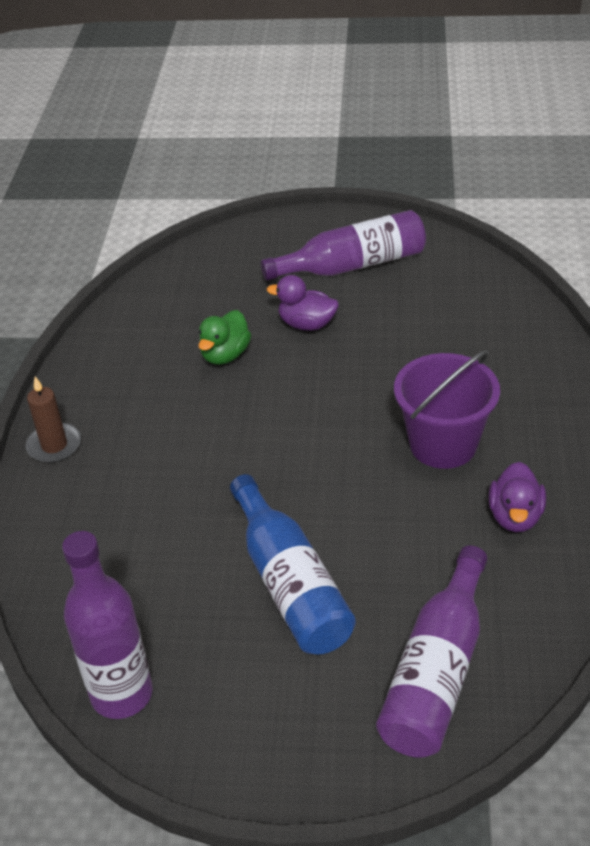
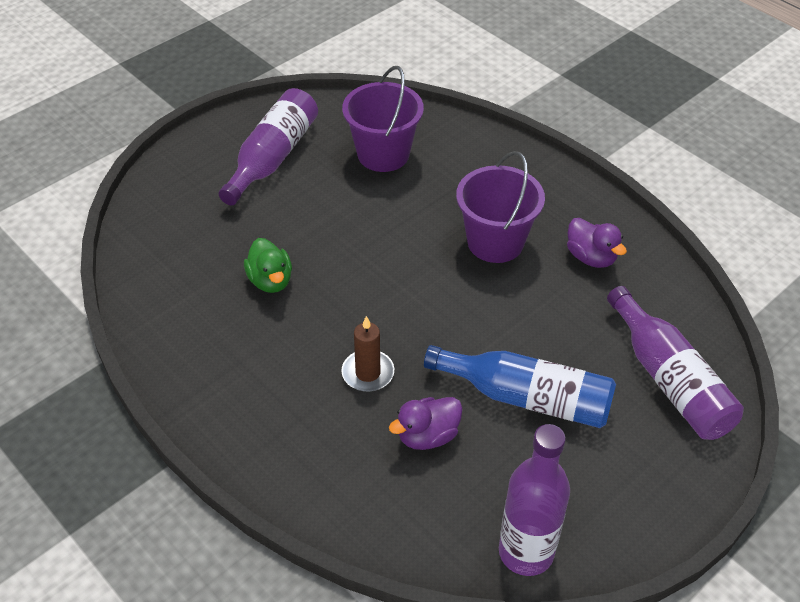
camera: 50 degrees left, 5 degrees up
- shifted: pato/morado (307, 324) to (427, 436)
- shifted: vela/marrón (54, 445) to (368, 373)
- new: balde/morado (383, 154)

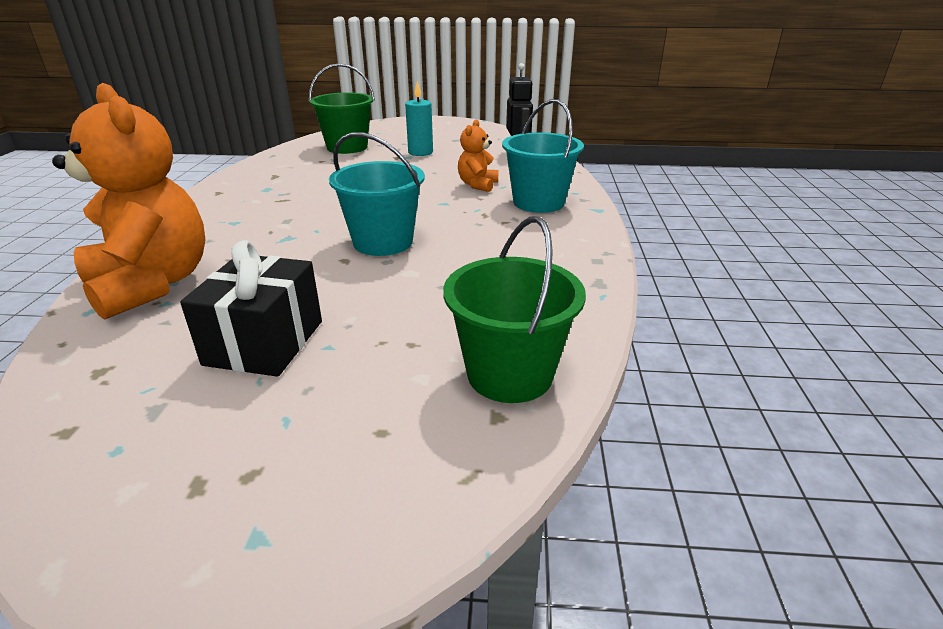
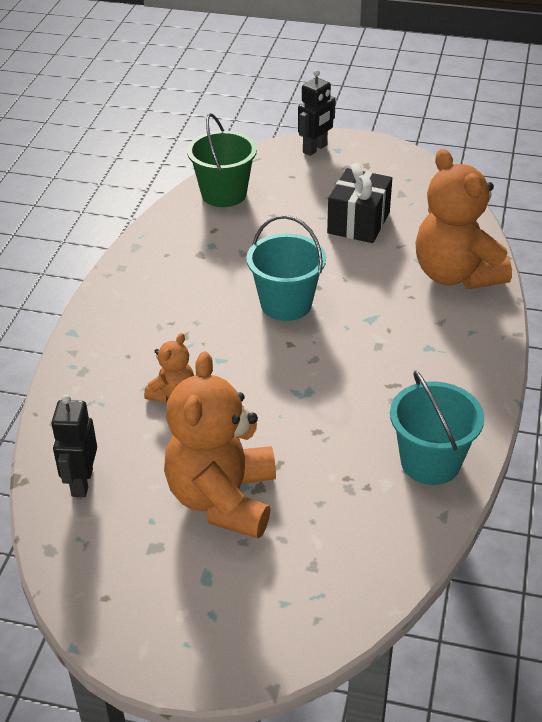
camera: 170 degrees left, 10 degrees up
- gone: balde/verde (347, 147)
- swapped: vela/turquesa (420, 152) to osito/naranja (223, 499)
- shifted: balde/turquesa (538, 202) to (430, 462)
- new: robot/negro (315, 149)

## EXERCISE INSTRUCTIONS
The line with "camera: 170 degrees left, 10 degrees up" and every line after it up to the end of the entries: output those exactly, and only those.

## EXERCISE RESULT
camera: 170 degrees left, 10 degrees up
- gone: balde/verde (347, 147)
- swapped: vela/turquesa (420, 152) to osito/naranja (223, 499)
- shifted: balde/turquesa (538, 202) to (430, 462)
- new: robot/negro (315, 149)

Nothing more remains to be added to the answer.